_Data for analysis_.

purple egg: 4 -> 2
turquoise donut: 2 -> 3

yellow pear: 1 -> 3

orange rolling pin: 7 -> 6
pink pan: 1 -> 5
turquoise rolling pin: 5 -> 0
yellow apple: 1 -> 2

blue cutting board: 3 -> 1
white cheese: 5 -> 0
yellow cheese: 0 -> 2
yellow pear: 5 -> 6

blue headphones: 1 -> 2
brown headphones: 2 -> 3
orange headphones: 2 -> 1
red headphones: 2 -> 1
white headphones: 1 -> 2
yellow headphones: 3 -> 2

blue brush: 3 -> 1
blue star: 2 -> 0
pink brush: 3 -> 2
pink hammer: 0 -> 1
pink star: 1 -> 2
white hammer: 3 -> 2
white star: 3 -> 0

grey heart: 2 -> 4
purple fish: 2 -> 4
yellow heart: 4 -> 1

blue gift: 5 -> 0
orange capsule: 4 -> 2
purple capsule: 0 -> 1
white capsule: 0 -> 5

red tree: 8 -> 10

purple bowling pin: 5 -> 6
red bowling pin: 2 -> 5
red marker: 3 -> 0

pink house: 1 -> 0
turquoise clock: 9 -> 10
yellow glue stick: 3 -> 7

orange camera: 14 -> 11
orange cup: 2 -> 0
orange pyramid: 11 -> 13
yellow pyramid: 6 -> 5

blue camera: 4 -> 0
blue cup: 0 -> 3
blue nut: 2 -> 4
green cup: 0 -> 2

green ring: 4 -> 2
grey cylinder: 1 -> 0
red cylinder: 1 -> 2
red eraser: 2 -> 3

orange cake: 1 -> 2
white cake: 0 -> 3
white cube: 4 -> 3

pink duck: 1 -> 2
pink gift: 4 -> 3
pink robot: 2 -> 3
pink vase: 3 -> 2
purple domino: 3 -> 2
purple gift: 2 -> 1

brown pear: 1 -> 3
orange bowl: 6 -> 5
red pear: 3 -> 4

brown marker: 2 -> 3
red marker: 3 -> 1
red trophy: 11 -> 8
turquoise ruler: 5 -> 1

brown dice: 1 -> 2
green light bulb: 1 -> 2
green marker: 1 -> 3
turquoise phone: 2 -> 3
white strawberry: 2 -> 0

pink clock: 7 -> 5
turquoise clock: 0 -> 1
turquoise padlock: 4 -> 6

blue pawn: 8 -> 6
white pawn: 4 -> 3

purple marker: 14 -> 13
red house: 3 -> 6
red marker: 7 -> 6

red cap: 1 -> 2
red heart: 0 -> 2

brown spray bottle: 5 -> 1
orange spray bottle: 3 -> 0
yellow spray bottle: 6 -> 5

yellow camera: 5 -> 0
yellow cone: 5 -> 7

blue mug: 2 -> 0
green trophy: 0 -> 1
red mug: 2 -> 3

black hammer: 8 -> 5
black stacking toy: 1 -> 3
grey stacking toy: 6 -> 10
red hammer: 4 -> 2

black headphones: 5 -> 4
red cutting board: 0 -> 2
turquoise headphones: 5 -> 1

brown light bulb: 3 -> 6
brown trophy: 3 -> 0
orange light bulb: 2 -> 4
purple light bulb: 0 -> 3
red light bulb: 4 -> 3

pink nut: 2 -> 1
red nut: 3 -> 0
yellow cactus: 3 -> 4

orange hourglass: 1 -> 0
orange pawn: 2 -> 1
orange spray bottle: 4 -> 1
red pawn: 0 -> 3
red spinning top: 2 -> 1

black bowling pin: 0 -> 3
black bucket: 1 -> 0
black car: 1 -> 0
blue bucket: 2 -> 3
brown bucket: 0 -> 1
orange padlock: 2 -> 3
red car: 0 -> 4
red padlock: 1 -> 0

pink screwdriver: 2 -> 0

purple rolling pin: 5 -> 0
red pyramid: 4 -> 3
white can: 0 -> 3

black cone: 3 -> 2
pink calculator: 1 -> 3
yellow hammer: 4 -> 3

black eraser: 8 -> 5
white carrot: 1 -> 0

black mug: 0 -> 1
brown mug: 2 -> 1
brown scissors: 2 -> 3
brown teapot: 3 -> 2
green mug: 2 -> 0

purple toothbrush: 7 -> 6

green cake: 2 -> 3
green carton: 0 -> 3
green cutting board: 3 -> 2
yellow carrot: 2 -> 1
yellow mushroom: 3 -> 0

_Exercise prompt_. Pick every line from the listing holding the string "bucket", and copy it.

_Expected answer_.
black bucket: 1 -> 0
blue bucket: 2 -> 3
brown bucket: 0 -> 1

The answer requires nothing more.